**Exercise aim:** Return exactly the lines below, starting with the one that has "The red rozosutuk" and going on through the one that has "The brown rutamo".

Source data:
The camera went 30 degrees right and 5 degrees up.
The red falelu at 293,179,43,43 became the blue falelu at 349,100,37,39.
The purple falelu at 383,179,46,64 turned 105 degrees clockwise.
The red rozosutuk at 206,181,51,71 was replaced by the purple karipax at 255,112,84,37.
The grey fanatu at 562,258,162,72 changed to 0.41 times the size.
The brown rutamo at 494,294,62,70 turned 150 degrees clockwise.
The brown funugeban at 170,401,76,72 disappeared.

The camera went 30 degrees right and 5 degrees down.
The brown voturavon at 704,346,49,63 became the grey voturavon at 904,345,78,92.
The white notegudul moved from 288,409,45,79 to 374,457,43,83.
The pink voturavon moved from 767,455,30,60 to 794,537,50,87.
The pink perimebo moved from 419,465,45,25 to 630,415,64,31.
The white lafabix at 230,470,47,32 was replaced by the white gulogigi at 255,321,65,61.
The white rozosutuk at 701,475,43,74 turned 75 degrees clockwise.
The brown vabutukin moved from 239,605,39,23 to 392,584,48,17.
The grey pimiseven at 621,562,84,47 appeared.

---

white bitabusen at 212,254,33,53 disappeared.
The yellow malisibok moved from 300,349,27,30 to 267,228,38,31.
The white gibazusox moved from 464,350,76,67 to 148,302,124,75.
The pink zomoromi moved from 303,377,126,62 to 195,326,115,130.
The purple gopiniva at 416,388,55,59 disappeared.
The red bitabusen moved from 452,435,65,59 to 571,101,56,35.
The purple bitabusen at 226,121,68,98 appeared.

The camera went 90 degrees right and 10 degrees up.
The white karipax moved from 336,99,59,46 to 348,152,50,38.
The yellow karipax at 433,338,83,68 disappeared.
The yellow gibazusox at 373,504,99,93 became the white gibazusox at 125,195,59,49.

* * *

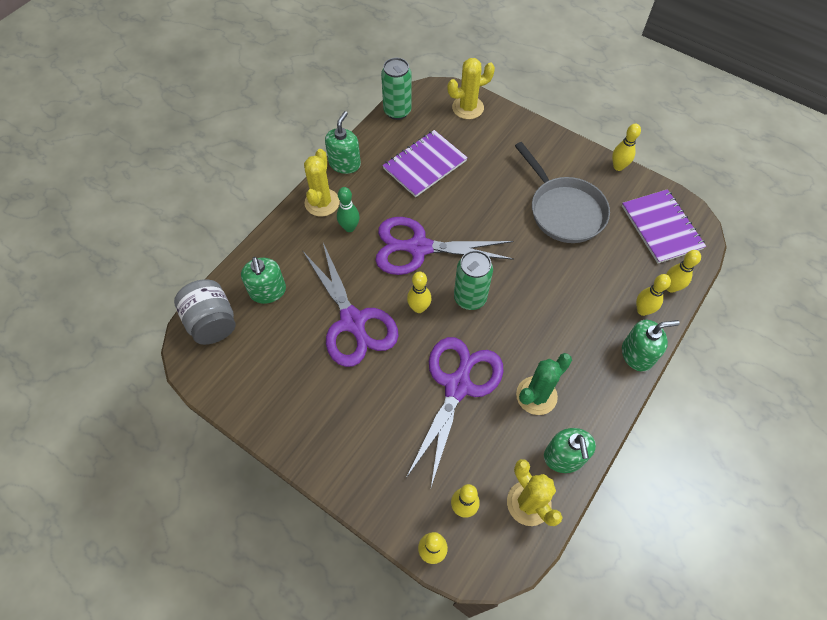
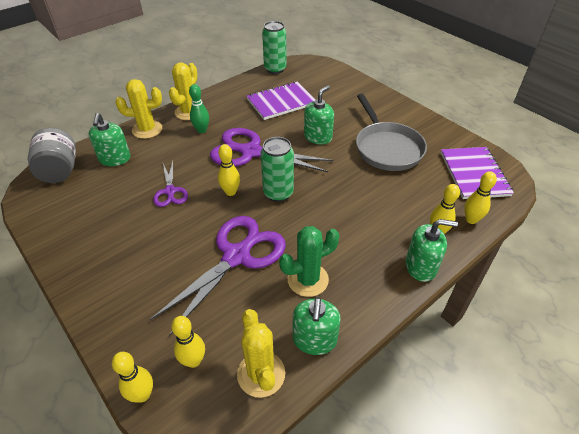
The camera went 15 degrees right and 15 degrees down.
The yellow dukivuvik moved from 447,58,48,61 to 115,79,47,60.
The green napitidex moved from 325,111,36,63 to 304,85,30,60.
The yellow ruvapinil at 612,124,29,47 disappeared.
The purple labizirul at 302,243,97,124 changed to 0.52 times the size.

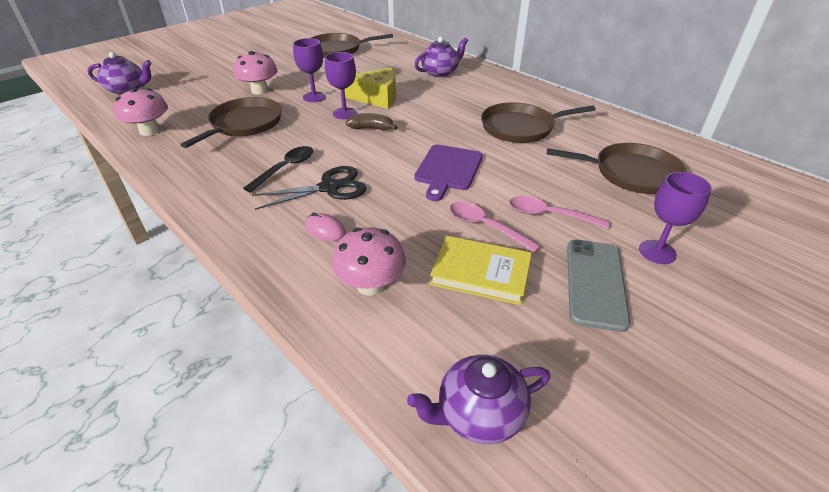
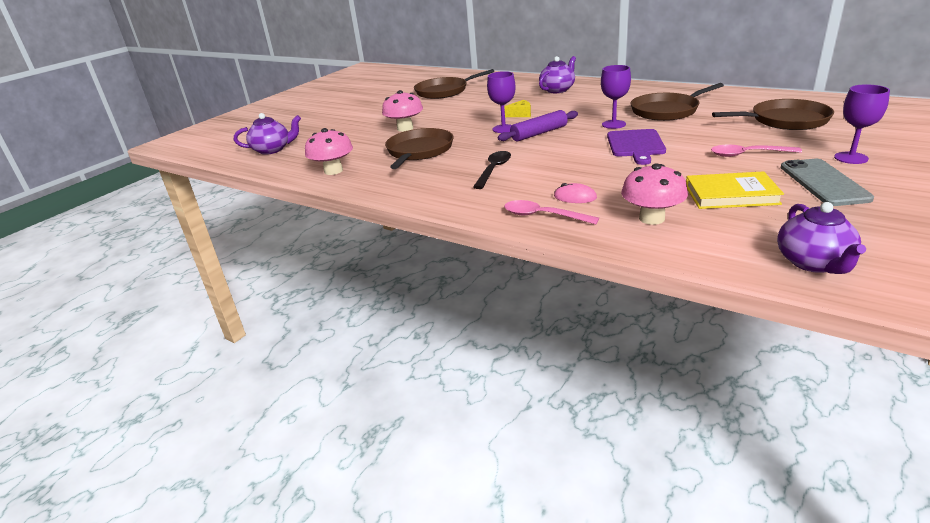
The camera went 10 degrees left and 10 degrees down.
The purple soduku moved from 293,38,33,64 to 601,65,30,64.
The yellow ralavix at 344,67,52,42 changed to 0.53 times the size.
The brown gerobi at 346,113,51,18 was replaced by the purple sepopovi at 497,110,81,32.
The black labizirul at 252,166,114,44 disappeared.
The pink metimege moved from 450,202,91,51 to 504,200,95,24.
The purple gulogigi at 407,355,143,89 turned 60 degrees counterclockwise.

**Output below:**
The red rozosutuk at 206,181,51,71 was replaced by the purple karipax at 255,112,84,37.
The grey fanatu at 562,258,162,72 changed to 0.41 times the size.
The brown rutamo at 494,294,62,70 turned 150 degrees clockwise.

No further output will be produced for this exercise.